Spatial object tracking data
+ + +
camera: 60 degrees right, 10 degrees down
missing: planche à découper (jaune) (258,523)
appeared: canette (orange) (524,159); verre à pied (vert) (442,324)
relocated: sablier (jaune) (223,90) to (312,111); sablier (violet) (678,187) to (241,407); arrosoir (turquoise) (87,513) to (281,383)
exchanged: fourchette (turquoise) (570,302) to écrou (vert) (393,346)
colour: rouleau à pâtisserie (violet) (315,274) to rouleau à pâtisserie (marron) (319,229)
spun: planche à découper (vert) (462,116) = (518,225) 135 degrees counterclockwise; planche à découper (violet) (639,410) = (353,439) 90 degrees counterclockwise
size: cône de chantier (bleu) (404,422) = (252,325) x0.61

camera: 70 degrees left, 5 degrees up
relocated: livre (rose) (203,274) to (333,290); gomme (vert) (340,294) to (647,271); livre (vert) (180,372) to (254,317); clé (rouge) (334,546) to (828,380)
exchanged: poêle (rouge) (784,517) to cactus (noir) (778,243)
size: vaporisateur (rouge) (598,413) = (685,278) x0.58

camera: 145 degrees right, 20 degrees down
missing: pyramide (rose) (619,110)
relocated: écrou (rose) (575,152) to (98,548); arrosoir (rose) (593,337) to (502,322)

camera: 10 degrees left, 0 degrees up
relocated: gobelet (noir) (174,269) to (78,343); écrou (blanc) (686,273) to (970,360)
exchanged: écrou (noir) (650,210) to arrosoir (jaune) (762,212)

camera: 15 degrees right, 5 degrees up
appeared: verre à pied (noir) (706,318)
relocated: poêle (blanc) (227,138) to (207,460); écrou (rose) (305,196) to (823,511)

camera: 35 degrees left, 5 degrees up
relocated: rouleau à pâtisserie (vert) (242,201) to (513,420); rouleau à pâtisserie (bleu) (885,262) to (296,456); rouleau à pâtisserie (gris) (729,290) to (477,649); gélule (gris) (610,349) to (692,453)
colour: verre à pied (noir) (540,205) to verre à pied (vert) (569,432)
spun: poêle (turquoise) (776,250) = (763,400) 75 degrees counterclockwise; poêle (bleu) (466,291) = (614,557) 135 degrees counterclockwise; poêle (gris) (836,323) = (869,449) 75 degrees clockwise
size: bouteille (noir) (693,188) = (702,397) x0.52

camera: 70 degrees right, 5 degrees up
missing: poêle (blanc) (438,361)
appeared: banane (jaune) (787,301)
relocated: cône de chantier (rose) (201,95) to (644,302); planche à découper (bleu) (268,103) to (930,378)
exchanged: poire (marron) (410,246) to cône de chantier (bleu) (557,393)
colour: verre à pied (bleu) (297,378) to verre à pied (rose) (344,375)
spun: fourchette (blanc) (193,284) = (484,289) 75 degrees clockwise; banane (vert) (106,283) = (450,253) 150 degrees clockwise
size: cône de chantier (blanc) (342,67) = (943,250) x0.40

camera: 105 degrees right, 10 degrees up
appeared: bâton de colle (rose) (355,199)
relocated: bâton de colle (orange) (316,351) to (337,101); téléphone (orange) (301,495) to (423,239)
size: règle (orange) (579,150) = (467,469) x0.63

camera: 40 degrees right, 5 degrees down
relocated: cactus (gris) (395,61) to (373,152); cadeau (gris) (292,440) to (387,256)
+ + +
* WHAT YOU HAVE TO DO
Exactly reproduce every line of the records.

* SOLUTION FOR THIS TASK
camera: 60 degrees right, 10 degrees down
missing: planche à découper (jaune) (258,523)
appeared: canette (orange) (524,159); verre à pied (vert) (442,324)
relocated: sablier (jaune) (223,90) to (312,111); sablier (violet) (678,187) to (241,407); arrosoir (turquoise) (87,513) to (281,383)
exchanged: fourchette (turquoise) (570,302) to écrou (vert) (393,346)
colour: rouleau à pâtisserie (violet) (315,274) to rouleau à pâtisserie (marron) (319,229)
spun: planche à découper (vert) (462,116) = (518,225) 135 degrees counterclockwise; planche à découper (violet) (639,410) = (353,439) 90 degrees counterclockwise
size: cône de chantier (bleu) (404,422) = (252,325) x0.61

camera: 70 degrees left, 5 degrees up
relocated: livre (rose) (203,274) to (333,290); gomme (vert) (340,294) to (647,271); livre (vert) (180,372) to (254,317); clé (rouge) (334,546) to (828,380)
exchanged: poêle (rouge) (784,517) to cactus (noir) (778,243)
size: vaporisateur (rouge) (598,413) = (685,278) x0.58

camera: 145 degrees right, 20 degrees down
missing: pyramide (rose) (619,110)
relocated: écrou (rose) (575,152) to (98,548); arrosoir (rose) (593,337) to (502,322)

camera: 10 degrees left, 0 degrees up
relocated: gobelet (noir) (174,269) to (78,343); écrou (blanc) (686,273) to (970,360)
exchanged: écrou (noir) (650,210) to arrosoir (jaune) (762,212)

camera: 15 degrees right, 5 degrees up
appeared: verre à pied (noir) (706,318)
relocated: poêle (blanc) (227,138) to (207,460); écrou (rose) (305,196) to (823,511)

camera: 35 degrees left, 5 degrees up
relocated: rouleau à pâtisserie (vert) (242,201) to (513,420); rouleau à pâtisserie (bleu) (885,262) to (296,456); rouleau à pâtisserie (gris) (729,290) to (477,649); gélule (gris) (610,349) to (692,453)
colour: verre à pied (noir) (540,205) to verre à pied (vert) (569,432)
spun: poêle (turquoise) (776,250) = (763,400) 75 degrees counterclockwise; poêle (bleu) (466,291) = (614,557) 135 degrees counterclockwise; poêle (gris) (836,323) = (869,449) 75 degrees clockwise
size: bouteille (noir) (693,188) = (702,397) x0.52

camera: 70 degrees right, 5 degrees up
missing: poêle (blanc) (438,361)
appeared: banane (jaune) (787,301)
relocated: cône de chantier (rose) (201,95) to (644,302); planche à découper (bleu) (268,103) to (930,378)
exchanged: poire (marron) (410,246) to cône de chantier (bleu) (557,393)
colour: verre à pied (bleu) (297,378) to verre à pied (rose) (344,375)
spun: fourchette (blanc) (193,284) = (484,289) 75 degrees clockwise; banane (vert) (106,283) = (450,253) 150 degrees clockwise
size: cône de chantier (blanc) (342,67) = (943,250) x0.40

camera: 105 degrees right, 10 degrees up
appeared: bâton de colle (rose) (355,199)
relocated: bâton de colle (orange) (316,351) to (337,101); téléphone (orange) (301,495) to (423,239)
size: règle (orange) (579,150) = (467,469) x0.63

camera: 40 degrees right, 5 degrees down
relocated: cactus (gris) (395,61) to (373,152); cadeau (gris) (292,440) to (387,256)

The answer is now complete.